> **BRIEF**
With the records as your source, report how many lines contain "AGND". Add no other words.

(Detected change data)
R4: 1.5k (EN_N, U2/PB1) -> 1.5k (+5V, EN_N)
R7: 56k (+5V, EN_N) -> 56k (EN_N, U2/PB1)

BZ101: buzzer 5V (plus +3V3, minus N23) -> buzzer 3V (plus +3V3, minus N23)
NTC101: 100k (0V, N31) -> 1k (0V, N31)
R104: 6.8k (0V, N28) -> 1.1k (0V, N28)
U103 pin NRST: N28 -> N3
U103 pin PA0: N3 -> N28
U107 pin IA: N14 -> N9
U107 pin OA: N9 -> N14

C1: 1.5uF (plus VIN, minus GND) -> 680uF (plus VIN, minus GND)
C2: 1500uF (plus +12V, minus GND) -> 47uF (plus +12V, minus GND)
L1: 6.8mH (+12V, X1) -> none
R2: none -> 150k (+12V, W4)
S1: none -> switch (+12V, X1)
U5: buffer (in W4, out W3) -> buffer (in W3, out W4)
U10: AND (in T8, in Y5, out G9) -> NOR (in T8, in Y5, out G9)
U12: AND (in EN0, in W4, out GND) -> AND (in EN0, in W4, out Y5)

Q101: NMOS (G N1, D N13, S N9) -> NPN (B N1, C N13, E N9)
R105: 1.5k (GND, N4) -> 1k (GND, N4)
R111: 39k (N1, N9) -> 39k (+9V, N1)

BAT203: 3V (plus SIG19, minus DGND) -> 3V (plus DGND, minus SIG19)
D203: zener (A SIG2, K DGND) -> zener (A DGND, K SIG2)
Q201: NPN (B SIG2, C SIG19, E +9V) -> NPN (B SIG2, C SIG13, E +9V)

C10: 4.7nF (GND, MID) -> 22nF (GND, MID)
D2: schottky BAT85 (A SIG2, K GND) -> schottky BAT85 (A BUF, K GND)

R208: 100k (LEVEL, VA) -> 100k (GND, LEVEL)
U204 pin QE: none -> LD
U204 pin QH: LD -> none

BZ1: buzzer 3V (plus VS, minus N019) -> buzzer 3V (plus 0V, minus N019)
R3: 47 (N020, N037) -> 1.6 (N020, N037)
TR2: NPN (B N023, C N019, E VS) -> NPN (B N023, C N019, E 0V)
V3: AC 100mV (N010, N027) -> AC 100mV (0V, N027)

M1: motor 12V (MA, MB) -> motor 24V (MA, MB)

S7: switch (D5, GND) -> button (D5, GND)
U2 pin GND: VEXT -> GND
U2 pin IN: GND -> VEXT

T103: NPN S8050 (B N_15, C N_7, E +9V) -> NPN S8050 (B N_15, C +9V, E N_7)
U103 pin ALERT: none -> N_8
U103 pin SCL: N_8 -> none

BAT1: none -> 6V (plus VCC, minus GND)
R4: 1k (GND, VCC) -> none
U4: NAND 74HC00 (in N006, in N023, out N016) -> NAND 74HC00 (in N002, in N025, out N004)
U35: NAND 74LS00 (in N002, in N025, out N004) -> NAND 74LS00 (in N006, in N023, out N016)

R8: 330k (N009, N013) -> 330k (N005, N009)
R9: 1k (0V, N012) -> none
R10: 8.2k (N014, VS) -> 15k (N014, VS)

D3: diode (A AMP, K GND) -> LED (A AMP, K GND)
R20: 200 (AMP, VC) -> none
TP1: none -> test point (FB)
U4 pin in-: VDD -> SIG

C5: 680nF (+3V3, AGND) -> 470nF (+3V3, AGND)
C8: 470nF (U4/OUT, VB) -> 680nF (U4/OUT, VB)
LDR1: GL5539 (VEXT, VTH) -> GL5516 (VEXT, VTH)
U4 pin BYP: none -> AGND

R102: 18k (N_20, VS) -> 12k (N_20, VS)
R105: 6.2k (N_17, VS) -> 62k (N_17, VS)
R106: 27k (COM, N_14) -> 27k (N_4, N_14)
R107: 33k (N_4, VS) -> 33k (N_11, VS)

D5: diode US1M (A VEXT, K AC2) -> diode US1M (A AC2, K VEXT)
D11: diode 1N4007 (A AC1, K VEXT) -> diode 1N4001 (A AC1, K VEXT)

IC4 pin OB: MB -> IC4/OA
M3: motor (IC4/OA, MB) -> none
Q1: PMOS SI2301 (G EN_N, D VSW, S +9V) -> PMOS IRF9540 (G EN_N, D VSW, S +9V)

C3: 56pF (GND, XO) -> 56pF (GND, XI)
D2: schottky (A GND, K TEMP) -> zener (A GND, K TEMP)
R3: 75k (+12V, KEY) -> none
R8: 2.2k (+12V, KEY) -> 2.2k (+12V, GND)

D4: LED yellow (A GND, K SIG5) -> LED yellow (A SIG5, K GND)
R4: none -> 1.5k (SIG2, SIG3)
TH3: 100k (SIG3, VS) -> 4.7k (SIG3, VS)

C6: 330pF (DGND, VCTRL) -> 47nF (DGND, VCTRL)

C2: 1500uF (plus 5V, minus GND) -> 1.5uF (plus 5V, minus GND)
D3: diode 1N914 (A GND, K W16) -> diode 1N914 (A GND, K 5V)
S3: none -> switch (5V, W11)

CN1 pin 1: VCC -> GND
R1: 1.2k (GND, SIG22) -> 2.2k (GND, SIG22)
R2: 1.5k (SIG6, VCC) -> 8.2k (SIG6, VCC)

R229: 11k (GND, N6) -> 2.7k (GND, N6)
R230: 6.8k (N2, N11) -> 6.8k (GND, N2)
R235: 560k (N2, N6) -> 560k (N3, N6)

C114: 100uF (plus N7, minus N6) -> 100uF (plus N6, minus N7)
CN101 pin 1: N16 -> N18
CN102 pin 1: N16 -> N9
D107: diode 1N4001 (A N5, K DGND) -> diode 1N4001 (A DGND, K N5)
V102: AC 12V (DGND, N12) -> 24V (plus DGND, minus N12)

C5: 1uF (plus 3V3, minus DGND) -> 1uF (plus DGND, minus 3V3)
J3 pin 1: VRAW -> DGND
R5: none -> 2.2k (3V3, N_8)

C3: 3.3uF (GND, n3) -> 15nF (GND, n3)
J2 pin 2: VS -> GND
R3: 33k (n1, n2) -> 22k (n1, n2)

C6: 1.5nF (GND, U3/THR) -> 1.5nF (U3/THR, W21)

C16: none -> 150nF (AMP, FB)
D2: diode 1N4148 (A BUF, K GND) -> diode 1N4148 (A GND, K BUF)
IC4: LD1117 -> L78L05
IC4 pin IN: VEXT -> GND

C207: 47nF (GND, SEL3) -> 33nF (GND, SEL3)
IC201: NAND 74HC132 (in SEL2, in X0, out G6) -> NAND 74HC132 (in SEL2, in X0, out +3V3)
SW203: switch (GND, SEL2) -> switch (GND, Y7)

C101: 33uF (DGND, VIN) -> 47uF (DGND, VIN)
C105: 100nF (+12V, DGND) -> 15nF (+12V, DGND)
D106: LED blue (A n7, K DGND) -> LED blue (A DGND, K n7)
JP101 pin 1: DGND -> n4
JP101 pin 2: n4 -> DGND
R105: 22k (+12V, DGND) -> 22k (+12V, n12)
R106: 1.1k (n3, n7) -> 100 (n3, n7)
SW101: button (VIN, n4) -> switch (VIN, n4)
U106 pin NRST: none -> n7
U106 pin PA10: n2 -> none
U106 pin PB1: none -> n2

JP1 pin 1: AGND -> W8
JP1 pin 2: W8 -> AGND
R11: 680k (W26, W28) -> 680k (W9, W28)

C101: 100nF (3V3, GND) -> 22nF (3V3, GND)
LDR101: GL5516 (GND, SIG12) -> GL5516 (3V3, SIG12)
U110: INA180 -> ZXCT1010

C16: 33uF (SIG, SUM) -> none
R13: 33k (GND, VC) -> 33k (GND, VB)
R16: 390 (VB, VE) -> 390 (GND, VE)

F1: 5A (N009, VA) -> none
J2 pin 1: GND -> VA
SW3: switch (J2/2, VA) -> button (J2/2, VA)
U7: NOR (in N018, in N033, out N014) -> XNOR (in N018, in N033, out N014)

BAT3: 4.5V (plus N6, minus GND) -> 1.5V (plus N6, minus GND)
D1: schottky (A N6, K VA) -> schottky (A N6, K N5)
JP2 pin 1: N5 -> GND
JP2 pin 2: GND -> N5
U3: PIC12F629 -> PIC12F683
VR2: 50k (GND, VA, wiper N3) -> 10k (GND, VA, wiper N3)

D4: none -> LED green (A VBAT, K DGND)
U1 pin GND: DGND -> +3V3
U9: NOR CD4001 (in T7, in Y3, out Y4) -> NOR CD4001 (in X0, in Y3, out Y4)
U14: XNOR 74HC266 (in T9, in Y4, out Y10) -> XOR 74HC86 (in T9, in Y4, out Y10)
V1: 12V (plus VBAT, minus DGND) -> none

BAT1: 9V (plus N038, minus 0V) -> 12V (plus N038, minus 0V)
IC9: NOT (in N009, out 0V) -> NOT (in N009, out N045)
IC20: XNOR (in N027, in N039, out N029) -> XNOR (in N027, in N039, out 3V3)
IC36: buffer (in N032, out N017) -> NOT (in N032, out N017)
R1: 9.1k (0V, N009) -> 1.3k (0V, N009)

> **EXERCISE RESULT**
4